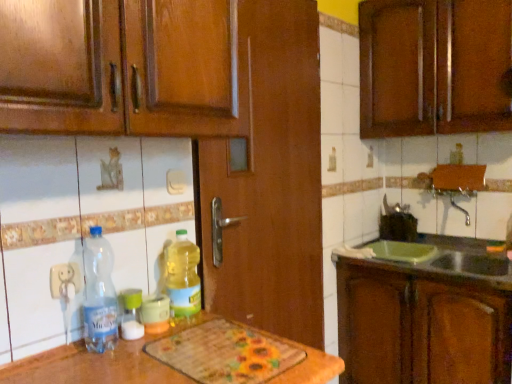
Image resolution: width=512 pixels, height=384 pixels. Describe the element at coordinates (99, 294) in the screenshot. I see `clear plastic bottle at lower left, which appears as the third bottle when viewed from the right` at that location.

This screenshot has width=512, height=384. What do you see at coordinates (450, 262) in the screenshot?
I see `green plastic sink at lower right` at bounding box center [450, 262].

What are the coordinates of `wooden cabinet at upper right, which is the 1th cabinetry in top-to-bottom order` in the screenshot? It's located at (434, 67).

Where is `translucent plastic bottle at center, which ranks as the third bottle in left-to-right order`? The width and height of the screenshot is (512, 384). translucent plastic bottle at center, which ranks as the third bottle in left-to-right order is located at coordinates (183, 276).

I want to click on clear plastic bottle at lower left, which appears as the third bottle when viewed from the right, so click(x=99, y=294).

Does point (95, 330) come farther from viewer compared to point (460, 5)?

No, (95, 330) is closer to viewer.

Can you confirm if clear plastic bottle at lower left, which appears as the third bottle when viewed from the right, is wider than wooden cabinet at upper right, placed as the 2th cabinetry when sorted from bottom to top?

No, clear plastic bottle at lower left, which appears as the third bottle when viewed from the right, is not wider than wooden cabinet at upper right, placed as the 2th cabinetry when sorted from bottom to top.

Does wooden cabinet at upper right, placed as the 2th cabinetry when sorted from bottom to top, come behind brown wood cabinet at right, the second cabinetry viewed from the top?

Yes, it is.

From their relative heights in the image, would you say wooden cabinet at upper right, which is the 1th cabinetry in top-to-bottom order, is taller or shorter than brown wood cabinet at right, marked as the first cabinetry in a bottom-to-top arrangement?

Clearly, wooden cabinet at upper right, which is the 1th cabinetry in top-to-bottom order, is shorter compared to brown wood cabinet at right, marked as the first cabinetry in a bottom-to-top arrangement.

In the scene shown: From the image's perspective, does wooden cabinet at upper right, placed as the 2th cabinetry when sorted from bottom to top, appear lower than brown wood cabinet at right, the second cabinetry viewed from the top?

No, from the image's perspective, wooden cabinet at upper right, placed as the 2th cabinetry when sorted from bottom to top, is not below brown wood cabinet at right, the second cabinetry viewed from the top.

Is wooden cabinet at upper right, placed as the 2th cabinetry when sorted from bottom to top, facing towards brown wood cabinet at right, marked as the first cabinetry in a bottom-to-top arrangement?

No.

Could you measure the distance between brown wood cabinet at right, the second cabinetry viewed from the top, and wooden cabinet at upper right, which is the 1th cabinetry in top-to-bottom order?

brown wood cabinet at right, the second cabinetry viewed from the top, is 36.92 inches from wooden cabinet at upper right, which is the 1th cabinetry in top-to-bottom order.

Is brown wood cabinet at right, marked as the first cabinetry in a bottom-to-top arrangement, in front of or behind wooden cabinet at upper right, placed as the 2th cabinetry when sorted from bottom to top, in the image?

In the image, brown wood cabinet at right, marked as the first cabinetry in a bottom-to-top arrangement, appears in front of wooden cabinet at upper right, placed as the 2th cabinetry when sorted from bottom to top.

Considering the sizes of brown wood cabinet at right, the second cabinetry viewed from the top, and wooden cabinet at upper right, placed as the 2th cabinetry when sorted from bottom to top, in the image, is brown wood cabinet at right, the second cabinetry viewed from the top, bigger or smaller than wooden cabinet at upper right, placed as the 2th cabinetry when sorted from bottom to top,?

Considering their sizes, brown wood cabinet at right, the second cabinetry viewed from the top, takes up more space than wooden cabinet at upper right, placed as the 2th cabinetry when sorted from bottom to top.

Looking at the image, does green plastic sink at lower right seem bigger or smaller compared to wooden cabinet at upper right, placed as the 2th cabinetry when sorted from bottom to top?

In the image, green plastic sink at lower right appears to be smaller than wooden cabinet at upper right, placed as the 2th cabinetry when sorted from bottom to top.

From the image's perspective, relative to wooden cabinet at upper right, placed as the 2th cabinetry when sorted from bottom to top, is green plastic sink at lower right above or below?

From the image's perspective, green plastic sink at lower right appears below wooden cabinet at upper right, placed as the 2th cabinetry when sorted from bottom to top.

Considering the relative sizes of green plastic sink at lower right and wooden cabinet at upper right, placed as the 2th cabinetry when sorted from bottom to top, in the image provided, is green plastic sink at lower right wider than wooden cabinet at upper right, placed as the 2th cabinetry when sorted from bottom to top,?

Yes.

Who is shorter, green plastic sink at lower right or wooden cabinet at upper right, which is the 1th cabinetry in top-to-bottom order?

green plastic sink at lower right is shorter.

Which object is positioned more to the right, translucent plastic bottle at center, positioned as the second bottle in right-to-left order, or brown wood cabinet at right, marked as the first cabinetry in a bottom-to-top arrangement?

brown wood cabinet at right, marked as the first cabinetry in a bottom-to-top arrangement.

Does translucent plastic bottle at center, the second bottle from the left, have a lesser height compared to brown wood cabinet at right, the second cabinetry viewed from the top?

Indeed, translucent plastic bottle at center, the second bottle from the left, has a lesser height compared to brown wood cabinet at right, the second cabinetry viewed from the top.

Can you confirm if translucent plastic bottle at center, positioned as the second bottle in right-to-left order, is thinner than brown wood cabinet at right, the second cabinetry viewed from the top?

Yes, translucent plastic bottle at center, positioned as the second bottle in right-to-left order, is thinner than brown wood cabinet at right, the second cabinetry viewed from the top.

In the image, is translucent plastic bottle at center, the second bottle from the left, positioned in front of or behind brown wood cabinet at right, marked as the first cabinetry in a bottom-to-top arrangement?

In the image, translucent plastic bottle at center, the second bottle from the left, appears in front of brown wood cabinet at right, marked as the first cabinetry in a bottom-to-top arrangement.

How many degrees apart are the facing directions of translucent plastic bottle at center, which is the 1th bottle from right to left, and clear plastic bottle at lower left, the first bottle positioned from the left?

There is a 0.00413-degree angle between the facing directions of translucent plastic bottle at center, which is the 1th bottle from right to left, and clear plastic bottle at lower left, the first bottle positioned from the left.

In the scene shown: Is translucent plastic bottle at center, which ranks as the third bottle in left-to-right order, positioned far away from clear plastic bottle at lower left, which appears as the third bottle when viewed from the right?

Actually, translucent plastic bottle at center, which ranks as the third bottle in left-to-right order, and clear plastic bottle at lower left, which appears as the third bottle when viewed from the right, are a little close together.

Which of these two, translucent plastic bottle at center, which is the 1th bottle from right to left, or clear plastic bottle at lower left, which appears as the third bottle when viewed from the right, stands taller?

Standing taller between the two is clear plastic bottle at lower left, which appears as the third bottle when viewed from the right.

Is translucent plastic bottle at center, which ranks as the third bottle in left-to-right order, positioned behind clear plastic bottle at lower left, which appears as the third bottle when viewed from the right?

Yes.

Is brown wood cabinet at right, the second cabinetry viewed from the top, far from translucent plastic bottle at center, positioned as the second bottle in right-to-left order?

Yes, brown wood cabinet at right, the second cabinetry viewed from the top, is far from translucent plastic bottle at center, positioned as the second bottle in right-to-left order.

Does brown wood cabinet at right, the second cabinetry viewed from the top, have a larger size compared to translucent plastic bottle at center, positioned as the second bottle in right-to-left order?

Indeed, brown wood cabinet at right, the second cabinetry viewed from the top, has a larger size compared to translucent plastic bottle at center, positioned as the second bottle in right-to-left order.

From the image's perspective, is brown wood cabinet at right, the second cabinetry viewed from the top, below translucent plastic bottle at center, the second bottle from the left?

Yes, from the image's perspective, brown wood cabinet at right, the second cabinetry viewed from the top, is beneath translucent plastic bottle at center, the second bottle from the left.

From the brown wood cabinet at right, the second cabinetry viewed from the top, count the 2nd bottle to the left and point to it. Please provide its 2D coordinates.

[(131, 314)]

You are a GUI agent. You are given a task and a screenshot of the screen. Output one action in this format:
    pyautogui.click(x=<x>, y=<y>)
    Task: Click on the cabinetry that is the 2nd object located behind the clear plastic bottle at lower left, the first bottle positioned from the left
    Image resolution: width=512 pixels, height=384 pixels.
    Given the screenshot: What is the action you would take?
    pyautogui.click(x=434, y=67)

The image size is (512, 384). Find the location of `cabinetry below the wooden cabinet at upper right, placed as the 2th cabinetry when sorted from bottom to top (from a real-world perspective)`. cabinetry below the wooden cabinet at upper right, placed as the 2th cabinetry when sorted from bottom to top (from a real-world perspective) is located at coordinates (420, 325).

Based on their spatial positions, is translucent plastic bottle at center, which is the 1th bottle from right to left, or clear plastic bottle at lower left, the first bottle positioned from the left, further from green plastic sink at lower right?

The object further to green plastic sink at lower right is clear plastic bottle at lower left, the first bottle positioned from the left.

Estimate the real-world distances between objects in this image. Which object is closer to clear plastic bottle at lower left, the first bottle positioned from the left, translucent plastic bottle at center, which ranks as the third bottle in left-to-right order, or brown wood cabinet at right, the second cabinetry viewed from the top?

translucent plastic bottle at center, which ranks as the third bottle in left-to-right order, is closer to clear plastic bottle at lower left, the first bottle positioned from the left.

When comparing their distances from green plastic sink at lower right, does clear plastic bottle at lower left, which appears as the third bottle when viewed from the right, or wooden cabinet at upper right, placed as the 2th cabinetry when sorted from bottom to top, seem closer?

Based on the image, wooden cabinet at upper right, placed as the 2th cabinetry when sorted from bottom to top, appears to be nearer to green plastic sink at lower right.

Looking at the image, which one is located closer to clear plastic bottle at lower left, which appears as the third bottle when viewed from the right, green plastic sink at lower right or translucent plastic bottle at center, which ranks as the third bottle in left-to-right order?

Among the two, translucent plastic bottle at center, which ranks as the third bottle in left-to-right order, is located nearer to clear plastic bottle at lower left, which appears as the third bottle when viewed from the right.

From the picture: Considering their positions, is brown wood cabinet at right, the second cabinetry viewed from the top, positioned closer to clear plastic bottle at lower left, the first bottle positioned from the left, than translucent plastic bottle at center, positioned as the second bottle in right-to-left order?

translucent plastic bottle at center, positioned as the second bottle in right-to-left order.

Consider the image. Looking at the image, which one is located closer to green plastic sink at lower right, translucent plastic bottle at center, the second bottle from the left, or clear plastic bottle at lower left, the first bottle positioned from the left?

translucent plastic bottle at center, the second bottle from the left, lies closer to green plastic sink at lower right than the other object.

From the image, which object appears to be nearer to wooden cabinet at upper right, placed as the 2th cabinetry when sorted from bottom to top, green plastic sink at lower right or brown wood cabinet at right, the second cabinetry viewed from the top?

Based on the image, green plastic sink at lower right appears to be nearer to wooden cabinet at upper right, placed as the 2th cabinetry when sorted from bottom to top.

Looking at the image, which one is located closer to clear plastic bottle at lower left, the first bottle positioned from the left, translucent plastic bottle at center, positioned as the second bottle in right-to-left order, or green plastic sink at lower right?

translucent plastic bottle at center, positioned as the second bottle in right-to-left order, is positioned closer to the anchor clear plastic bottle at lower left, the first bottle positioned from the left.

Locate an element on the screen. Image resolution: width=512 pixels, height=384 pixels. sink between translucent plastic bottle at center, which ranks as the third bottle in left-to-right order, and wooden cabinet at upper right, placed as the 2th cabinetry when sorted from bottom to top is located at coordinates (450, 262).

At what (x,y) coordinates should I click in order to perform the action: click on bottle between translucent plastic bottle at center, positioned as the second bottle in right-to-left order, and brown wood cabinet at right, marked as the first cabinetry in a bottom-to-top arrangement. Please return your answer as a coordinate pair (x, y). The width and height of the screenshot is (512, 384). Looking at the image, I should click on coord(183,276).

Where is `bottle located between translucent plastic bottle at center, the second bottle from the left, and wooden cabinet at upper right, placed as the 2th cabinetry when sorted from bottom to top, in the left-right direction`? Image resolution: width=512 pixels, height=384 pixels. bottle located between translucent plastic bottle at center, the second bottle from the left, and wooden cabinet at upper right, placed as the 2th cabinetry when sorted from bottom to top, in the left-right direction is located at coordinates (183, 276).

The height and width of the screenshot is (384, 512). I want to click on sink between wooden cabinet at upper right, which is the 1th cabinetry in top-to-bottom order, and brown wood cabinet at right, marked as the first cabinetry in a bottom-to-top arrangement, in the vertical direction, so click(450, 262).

______

**WHAT THE EXERCISE ASKS:**
Rewrite the lines of the records as a Markdown table with the columns "Row" and "Line", starting with the line that contains "Consider the image." and going on through the line that contains "From the image, which", and leave out the blank lines.

**REPLY TO THE TASK:**
| Row | Line |
|---|---|
| 1 | Consider the image. Looking at the image, which one is located closer to green plastic sink at lower right, translucent plastic bottle at center, the second bottle from the left, or clear plastic bottle at lower left, the first bottle positioned from the left? |
| 2 | translucent plastic bottle at center, the second bottle from the left, lies closer to green plastic sink at lower right than the other object. |
| 3 | From the image, which object appears to be nearer to wooden cabinet at upper right, placed as the 2th cabinetry when sorted from bottom to top, green plastic sink at lower right or brown wood cabinet at right, the second cabinetry viewed from the top? |